## Task input
=== Section Start ===

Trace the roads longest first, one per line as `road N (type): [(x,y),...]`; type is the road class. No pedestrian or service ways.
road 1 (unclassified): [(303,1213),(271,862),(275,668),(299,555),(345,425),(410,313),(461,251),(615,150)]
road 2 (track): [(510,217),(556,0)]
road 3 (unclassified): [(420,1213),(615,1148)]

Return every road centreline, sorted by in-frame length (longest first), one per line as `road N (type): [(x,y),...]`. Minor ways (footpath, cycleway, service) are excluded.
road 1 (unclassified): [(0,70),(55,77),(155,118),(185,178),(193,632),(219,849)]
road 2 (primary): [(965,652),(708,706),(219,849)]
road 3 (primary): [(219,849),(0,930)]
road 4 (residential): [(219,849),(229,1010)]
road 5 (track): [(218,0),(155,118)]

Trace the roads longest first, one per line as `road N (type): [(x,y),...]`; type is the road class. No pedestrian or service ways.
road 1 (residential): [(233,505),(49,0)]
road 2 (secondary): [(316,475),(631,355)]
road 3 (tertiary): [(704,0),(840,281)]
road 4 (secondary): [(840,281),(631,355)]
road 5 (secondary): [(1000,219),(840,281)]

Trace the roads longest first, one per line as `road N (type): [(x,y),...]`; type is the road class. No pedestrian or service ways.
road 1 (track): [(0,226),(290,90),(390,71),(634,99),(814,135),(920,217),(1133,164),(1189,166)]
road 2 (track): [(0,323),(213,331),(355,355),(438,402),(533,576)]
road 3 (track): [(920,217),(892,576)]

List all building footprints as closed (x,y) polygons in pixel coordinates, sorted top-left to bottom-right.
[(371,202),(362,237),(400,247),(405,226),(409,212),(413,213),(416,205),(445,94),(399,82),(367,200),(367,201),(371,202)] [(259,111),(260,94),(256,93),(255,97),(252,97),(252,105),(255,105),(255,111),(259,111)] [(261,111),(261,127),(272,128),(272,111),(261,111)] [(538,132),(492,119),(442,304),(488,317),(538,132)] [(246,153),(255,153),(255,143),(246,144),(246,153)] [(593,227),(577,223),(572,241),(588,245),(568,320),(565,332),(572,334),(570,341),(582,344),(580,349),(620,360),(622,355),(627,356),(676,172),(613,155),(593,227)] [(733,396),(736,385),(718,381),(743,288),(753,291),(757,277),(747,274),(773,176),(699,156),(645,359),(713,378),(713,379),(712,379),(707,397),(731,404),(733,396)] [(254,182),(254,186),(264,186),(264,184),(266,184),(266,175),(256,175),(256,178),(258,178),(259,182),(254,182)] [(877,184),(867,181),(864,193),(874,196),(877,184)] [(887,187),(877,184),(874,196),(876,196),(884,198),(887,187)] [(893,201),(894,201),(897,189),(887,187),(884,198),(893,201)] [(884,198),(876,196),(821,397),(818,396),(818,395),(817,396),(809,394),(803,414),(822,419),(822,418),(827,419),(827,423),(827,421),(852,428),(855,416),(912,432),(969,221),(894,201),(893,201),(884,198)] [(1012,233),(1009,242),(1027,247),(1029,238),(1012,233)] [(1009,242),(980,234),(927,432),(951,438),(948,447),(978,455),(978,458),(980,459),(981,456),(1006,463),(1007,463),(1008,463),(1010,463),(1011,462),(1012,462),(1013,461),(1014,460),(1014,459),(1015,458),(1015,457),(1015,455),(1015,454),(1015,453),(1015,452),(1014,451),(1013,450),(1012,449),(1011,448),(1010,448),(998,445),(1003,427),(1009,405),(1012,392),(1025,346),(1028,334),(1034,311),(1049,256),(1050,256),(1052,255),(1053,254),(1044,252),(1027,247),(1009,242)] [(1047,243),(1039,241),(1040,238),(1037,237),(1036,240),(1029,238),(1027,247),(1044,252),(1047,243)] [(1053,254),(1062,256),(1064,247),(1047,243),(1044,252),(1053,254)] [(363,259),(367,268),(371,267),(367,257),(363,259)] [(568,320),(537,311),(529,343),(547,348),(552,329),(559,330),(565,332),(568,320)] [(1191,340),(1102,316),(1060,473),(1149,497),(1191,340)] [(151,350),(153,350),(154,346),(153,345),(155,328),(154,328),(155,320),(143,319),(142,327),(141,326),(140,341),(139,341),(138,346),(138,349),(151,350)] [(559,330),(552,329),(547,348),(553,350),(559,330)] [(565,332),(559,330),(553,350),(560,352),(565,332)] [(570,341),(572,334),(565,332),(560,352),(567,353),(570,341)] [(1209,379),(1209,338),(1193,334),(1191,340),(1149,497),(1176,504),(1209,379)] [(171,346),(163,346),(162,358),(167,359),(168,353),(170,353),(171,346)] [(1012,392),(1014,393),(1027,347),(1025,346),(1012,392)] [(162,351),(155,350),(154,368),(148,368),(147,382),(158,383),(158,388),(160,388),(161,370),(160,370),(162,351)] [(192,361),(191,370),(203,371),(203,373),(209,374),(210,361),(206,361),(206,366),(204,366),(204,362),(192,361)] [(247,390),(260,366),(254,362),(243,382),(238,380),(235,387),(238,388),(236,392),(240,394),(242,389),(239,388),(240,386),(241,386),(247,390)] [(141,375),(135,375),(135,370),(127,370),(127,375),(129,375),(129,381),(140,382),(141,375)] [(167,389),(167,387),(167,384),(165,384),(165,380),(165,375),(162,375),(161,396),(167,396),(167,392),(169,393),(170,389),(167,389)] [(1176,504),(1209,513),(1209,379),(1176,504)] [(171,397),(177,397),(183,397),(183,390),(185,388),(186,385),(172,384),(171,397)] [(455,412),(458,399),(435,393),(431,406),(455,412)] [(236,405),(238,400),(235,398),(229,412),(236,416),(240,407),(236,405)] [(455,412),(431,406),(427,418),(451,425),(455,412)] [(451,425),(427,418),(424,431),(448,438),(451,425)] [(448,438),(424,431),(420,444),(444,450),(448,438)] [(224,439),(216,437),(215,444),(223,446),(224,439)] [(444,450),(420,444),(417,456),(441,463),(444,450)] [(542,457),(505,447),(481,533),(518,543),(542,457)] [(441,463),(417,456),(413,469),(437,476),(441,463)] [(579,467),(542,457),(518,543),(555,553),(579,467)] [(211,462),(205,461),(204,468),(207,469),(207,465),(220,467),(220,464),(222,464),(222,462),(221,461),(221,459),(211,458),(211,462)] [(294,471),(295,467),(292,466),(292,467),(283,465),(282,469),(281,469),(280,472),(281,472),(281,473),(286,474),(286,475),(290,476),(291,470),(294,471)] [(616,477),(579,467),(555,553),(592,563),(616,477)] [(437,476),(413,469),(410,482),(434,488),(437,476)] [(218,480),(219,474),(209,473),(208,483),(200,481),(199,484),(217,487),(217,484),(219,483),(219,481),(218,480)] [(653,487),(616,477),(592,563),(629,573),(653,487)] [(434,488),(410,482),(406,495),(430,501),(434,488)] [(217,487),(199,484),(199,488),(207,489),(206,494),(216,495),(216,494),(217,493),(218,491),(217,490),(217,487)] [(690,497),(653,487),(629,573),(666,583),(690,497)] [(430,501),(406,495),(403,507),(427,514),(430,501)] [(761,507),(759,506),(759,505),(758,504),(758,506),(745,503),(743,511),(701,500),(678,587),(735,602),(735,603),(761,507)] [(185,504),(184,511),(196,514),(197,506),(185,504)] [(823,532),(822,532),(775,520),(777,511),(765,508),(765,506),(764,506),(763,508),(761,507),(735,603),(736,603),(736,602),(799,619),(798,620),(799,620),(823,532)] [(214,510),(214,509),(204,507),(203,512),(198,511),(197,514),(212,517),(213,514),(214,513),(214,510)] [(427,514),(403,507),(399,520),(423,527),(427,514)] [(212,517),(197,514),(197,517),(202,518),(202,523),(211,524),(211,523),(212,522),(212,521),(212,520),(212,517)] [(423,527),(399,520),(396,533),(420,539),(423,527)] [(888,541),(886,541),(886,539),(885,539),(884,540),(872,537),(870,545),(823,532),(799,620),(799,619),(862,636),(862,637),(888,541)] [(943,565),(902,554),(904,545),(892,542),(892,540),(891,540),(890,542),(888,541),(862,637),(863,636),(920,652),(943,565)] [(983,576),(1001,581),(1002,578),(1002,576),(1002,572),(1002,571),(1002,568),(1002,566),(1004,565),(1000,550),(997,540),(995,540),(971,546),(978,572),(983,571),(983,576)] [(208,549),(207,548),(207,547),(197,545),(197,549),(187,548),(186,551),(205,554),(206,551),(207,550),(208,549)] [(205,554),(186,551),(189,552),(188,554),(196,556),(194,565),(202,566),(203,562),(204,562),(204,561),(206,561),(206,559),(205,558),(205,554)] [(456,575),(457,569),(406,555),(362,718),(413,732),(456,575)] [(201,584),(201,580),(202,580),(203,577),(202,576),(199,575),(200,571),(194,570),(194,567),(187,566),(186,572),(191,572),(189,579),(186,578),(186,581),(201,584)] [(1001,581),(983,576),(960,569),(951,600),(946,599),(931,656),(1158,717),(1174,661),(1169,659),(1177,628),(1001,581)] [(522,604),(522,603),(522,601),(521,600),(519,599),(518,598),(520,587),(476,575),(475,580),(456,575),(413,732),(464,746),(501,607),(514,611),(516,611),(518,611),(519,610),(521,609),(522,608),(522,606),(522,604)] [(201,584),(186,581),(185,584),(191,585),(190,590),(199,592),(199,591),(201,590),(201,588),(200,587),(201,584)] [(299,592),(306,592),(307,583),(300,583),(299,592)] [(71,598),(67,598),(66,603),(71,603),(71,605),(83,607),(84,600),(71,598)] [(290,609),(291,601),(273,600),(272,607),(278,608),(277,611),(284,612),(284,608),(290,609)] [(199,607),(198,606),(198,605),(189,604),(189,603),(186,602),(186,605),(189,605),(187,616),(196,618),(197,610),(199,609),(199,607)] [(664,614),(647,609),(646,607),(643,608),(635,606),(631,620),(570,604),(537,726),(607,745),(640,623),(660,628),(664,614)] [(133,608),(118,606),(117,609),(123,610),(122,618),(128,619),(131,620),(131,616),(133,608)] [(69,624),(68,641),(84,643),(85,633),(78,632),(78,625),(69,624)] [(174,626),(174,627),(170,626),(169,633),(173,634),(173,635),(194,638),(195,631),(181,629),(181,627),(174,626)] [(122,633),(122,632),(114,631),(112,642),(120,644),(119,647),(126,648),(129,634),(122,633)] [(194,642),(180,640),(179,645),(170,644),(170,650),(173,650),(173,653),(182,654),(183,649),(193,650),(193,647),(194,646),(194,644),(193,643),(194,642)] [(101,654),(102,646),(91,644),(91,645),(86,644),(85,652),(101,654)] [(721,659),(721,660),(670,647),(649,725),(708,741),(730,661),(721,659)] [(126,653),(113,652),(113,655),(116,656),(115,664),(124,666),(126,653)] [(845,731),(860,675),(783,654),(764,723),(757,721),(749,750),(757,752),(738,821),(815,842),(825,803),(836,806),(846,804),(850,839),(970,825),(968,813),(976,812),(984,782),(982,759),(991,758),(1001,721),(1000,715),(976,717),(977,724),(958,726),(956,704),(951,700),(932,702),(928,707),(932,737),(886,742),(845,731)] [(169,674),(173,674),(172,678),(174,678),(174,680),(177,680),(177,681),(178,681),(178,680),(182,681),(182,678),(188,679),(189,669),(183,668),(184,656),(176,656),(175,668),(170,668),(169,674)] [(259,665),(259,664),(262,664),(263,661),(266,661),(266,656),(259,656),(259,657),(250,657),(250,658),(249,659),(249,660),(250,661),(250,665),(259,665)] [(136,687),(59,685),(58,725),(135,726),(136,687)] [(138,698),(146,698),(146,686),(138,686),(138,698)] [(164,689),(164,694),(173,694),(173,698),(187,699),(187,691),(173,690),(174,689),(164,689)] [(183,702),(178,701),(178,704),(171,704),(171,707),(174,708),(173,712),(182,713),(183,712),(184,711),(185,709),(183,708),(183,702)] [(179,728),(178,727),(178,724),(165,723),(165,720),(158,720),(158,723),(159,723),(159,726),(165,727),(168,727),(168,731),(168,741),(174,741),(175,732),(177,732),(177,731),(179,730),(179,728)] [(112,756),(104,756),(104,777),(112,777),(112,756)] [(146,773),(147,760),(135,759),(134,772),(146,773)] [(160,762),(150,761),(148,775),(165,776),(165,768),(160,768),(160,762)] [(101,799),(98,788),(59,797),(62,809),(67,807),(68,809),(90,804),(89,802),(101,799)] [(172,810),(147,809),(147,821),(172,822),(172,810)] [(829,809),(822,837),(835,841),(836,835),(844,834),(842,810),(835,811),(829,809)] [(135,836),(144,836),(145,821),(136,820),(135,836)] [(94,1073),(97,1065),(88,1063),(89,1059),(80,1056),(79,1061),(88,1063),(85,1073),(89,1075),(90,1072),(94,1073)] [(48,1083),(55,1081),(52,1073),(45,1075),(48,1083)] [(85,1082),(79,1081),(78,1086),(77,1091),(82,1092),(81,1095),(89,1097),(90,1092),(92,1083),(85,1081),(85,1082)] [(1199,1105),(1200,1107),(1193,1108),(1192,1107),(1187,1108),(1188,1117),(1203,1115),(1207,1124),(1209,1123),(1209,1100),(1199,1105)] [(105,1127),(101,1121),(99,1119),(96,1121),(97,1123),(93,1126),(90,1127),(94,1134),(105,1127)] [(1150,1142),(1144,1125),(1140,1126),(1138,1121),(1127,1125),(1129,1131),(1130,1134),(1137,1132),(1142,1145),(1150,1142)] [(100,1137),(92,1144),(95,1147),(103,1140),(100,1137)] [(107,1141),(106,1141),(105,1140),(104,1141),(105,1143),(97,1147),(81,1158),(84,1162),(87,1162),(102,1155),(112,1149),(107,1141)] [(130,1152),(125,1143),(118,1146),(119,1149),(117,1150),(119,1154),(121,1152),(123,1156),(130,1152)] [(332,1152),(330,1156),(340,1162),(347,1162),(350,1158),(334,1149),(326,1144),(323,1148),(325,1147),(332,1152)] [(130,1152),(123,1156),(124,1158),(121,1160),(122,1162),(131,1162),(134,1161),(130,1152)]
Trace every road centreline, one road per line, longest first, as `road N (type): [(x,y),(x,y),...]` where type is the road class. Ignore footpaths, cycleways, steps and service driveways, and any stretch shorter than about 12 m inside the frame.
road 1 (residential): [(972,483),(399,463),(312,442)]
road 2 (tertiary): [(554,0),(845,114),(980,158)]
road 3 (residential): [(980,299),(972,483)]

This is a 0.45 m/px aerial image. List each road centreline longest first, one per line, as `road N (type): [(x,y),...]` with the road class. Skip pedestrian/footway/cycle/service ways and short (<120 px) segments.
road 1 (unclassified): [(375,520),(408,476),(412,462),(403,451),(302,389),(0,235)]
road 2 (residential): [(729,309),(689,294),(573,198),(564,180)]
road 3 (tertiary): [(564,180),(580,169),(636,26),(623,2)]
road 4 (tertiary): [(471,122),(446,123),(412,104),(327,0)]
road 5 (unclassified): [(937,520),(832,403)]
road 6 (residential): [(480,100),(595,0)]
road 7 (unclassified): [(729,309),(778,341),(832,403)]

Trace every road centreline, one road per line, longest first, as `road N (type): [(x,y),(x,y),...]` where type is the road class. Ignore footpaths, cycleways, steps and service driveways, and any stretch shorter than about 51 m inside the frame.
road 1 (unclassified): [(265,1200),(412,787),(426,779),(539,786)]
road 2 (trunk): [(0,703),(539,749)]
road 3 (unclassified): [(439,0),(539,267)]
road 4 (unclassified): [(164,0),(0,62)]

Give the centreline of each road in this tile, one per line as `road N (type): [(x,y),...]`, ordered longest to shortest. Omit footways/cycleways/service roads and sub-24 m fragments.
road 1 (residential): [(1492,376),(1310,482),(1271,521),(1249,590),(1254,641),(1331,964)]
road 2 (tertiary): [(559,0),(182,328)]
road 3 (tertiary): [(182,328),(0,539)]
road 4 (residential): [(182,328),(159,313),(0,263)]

=== Section End ===

## Your assignment
Ascertain the number of lines in the entries that include the word "stretch", and report only that number.

## Result below
2